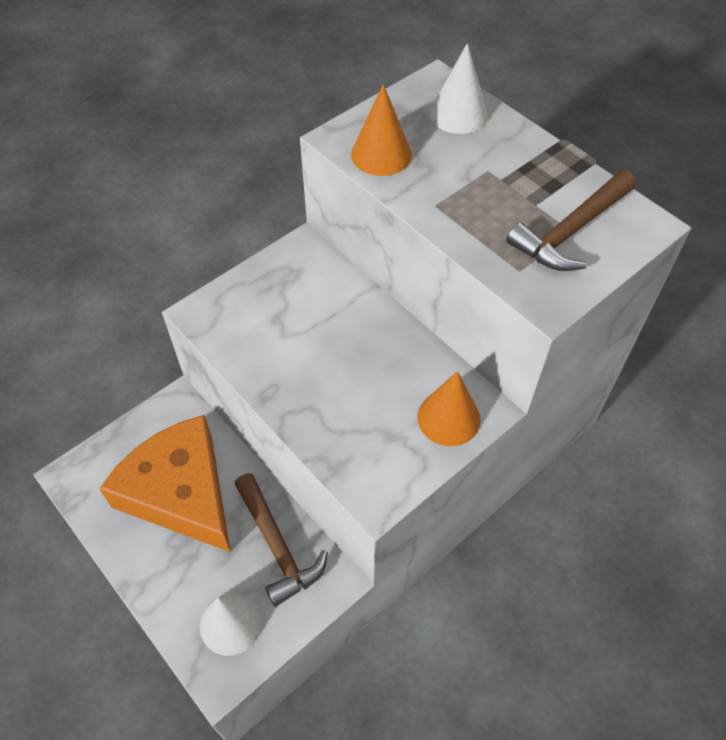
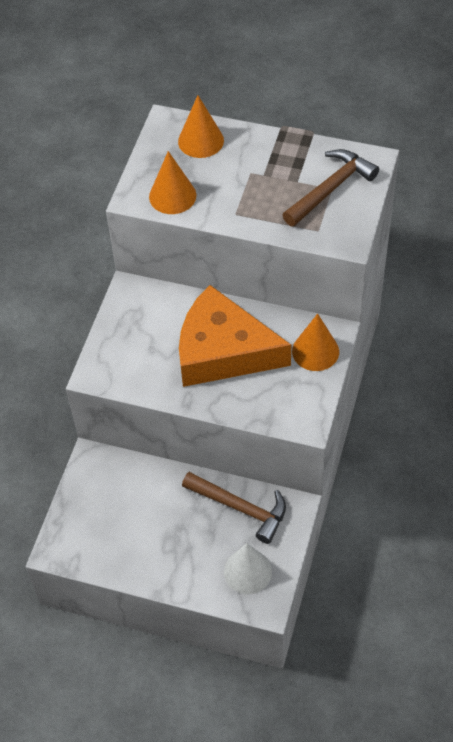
camera: 30 degrees left, 0 degrees up
(181, 492) = (146, 514): orange cheese -> orange cheese (223, 351)
(458, 114) = (201, 141): white cone -> orange cone
(570, 231) = (331, 189): brown hammer -> brown hammer turned 150 degrees counterclockwise

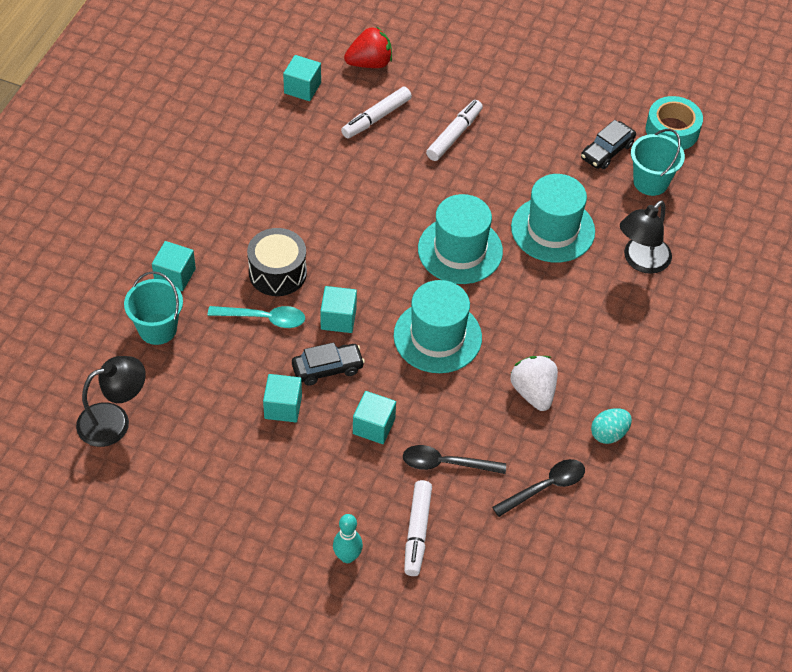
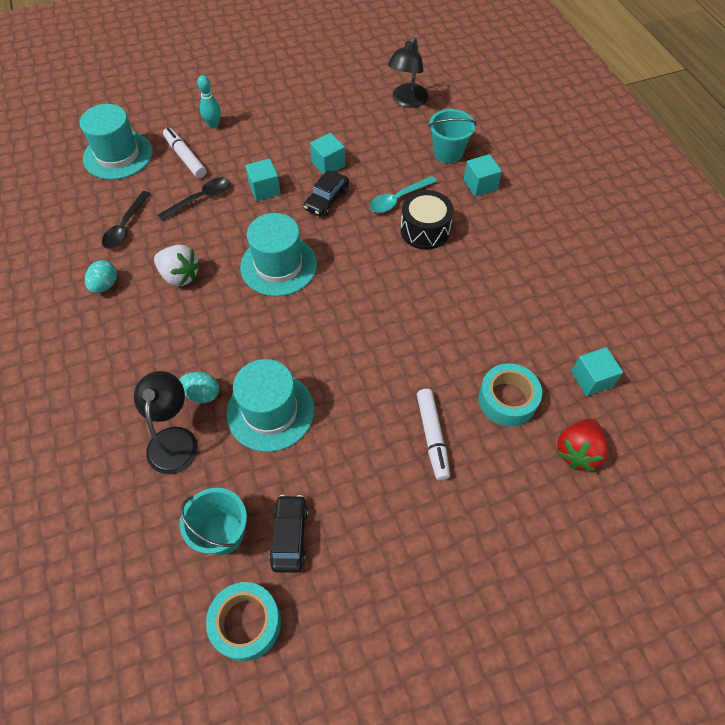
camera: 140 degrees right, 5 degrees up
(338, 319) = (354, 231): turquoise cube -> none
(376, 118) = (507, 400): white marker -> turquoise tape
(460, 250) = (324, 337): turquoise hat -> turquoise hat (118, 155)
(594, 277) = (202, 394): none -> turquoise egg

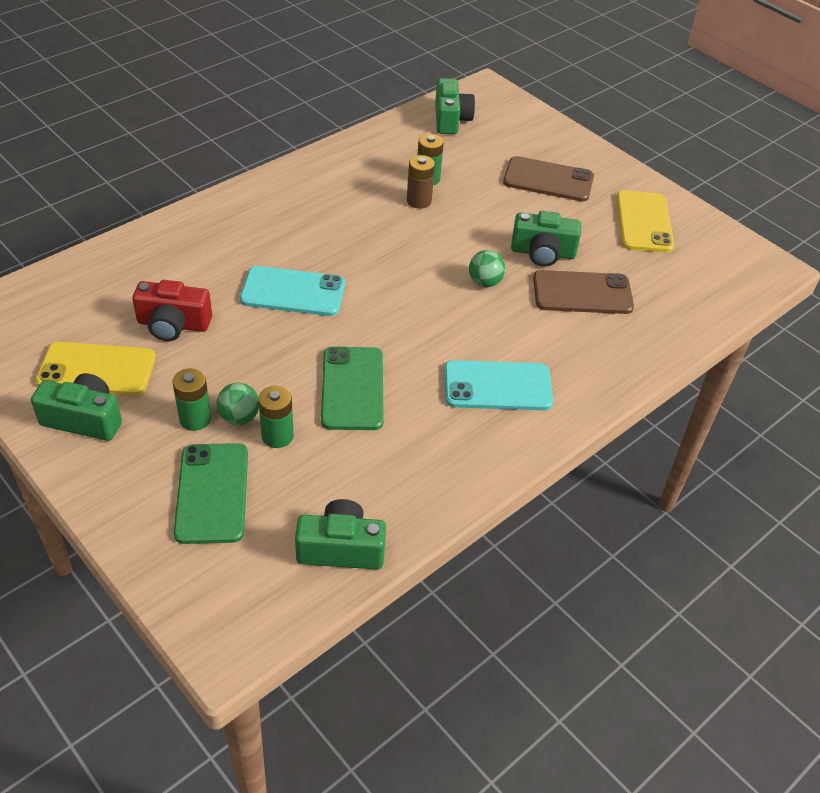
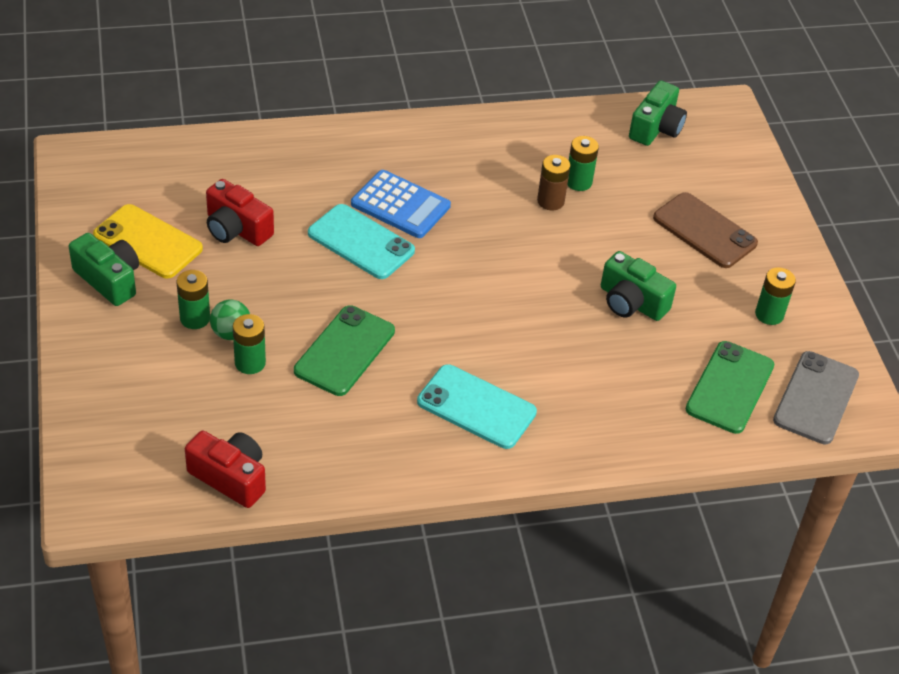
camera: 30 degrees right, 0 degrees up
(212, 493) = (163, 385): green phone -> green phone (729, 387)
(302, 249) = (400, 205): none -> blue calculator
(341, 548) = (230, 477): green camera -> red camera
(485, 282) = (548, 307): green ball -> none
(582, 293) = (636, 357): brown phone -> none
(644, 222) = (769, 314): yellow phone -> green battery
(726, 268) = (815, 398): none -> grey phone

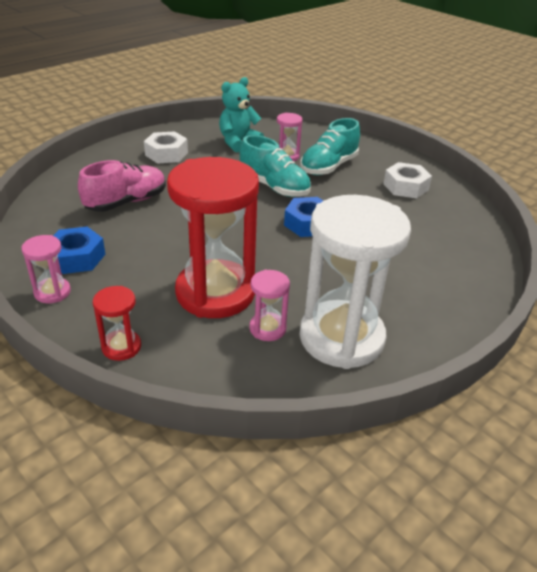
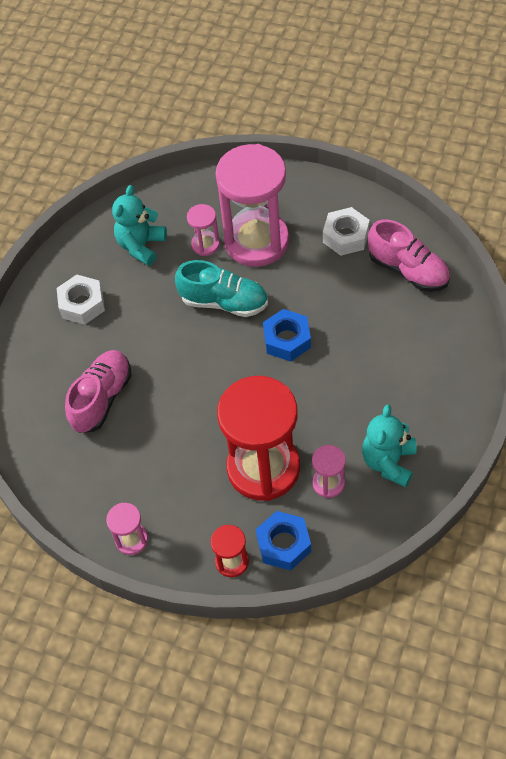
camera: 20 degrees left, 20 degrees up
(77, 257) = (117, 491): blue nut -> blue nut (284, 544)
(328, 167) = (256, 241): turquoise shoe -> pink hourglass
(341, 338) = (388, 462): white hourglass -> turquoise teddy bear
(449, 222) = (408, 270): none -> pink shoe

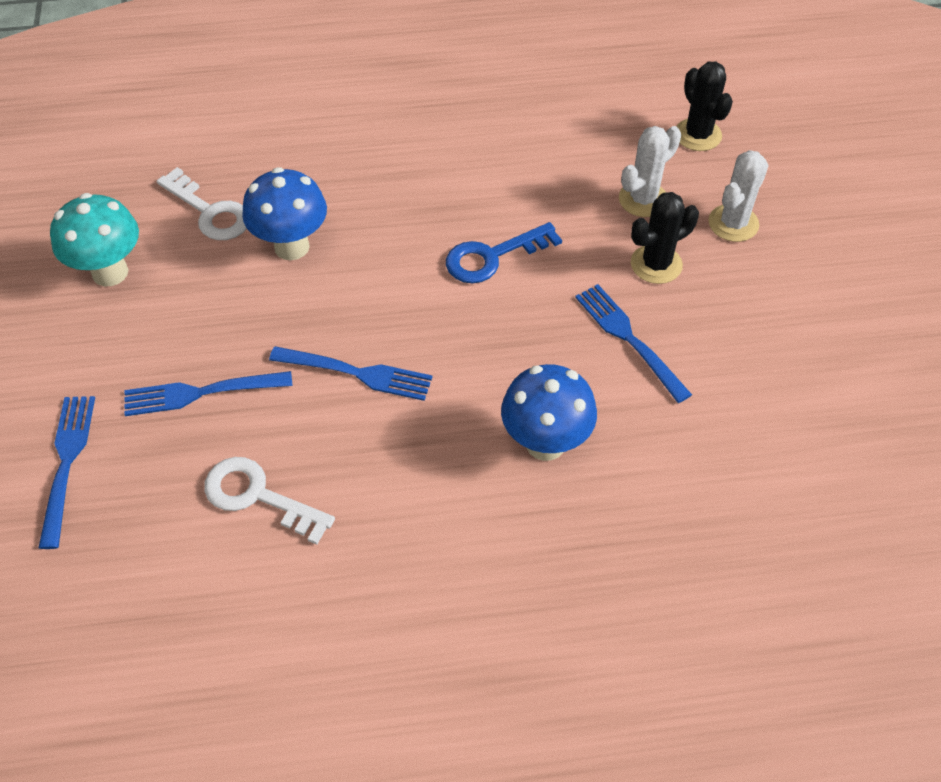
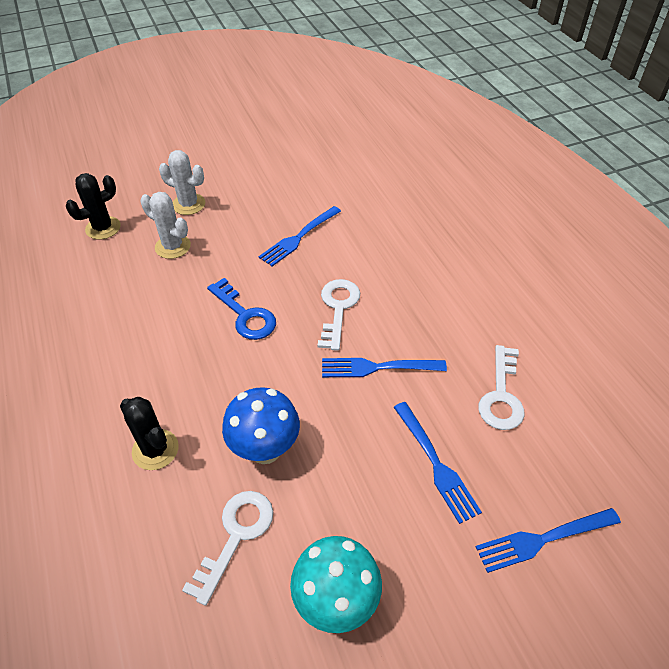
camera: 105 degrees left, 5 degrees down
(357, 373) = (377, 367): blue fork -> blue fork turned 90 degrees counterclockwise
(471, 354) = (338, 308): none -> white key
(545, 443) = (392, 261): blue mushroom -> none
(656, 264) = (233, 233): black cactus -> black cactus (155, 449)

**Task to complete:**
Where does the string "pink" appear in the records above? Return every line that holds it.

**Answer to the problem:**
(328, 167) = (256, 241): turquoise shoe -> pink hourglass
(449, 222) = (408, 270): none -> pink shoe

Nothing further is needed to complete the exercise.